Part of a data file

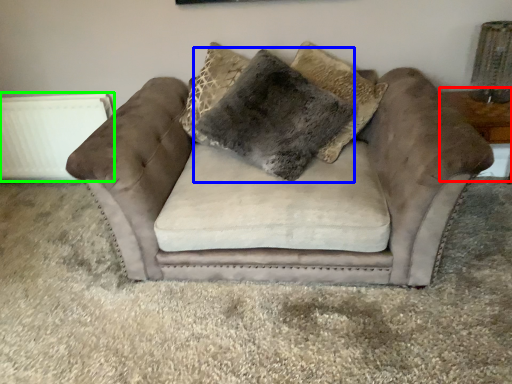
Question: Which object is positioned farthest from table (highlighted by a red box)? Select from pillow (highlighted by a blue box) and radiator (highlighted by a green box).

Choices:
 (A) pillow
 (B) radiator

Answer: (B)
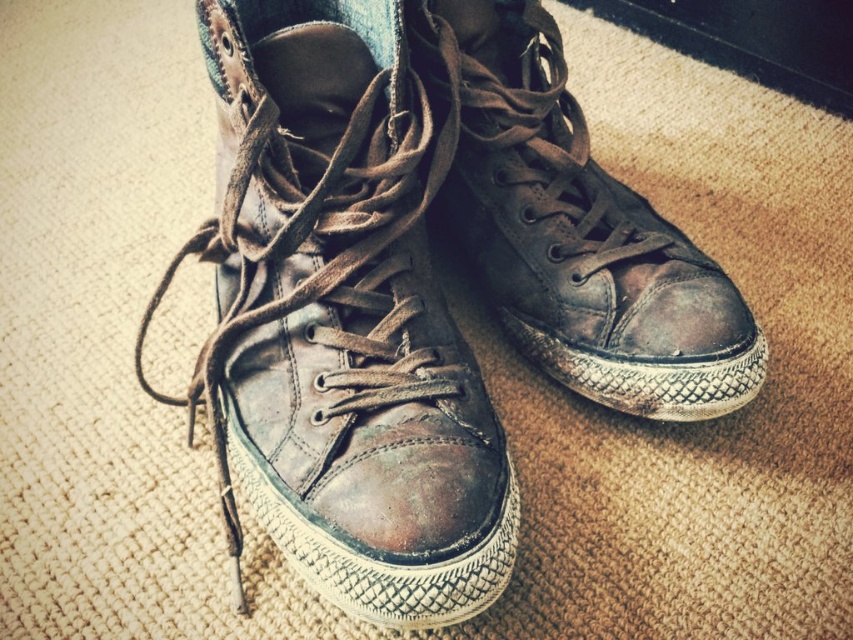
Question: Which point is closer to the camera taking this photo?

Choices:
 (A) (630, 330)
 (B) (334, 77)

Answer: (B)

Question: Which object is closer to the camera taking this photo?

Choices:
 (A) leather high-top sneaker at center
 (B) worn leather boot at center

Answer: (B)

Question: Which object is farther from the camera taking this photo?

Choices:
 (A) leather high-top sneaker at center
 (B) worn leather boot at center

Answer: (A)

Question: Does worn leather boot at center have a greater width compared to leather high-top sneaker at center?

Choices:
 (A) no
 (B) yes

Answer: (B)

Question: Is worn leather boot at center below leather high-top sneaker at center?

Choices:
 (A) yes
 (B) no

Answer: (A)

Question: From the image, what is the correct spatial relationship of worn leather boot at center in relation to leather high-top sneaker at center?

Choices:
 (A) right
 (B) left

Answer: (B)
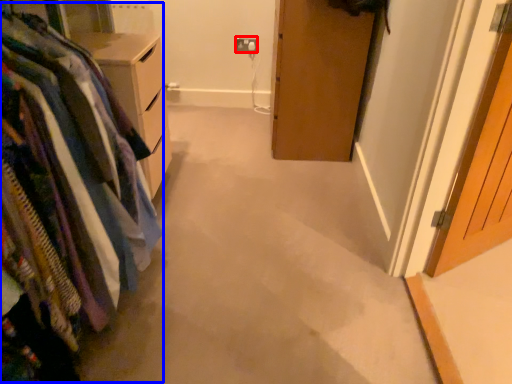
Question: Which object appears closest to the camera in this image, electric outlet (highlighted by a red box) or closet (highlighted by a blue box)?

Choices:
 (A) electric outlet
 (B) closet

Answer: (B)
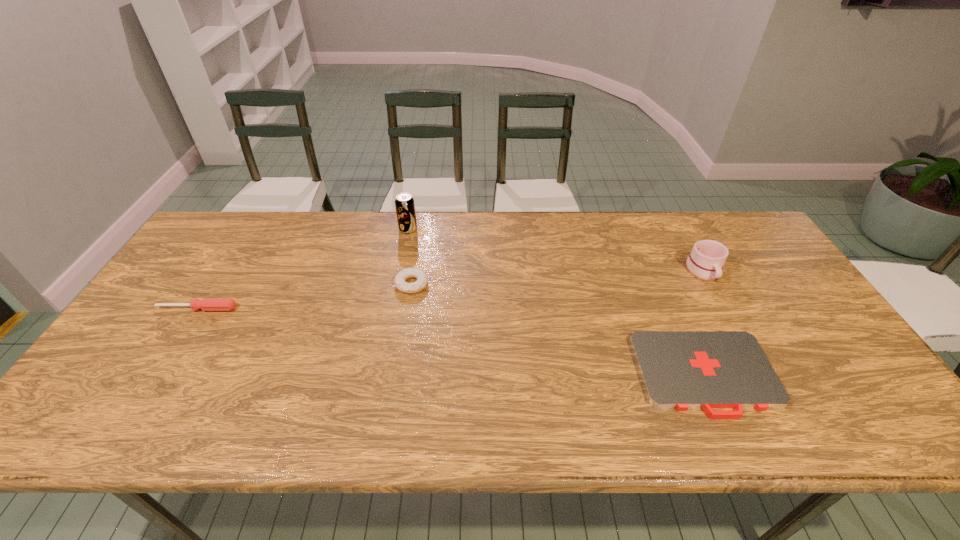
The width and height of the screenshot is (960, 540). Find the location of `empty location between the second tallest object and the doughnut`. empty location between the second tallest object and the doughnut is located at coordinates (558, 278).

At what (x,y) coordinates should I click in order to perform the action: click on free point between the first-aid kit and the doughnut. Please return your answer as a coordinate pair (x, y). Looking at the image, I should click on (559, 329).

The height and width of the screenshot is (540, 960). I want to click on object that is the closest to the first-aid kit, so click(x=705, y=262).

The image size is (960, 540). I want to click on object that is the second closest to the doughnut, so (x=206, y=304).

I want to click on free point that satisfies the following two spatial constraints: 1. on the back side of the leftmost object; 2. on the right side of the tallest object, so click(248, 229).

EXERCISE:
Which lines in the records contain the word "image"? Locate each one and copy it in full.

PROBLEM SOLUTION:
Question: From the image, what is the correct spatial relationship of worn leather boot at center in relation to leather high-top sneaker at center?
Question: Which object appears closest to the camera in this image, electric outlet (highlighted by a red box) or closet (highlighted by a blue box)?
At what (x,y) coordinates should I click in order to perform the action: click on free point between the first-aid kit and the doughnut. Please return your answer as a coordinate pair (x, y). Looking at the image, I should click on (559, 329).
The image size is (960, 540). I want to click on object that is the second closest to the doughnut, so (x=206, y=304).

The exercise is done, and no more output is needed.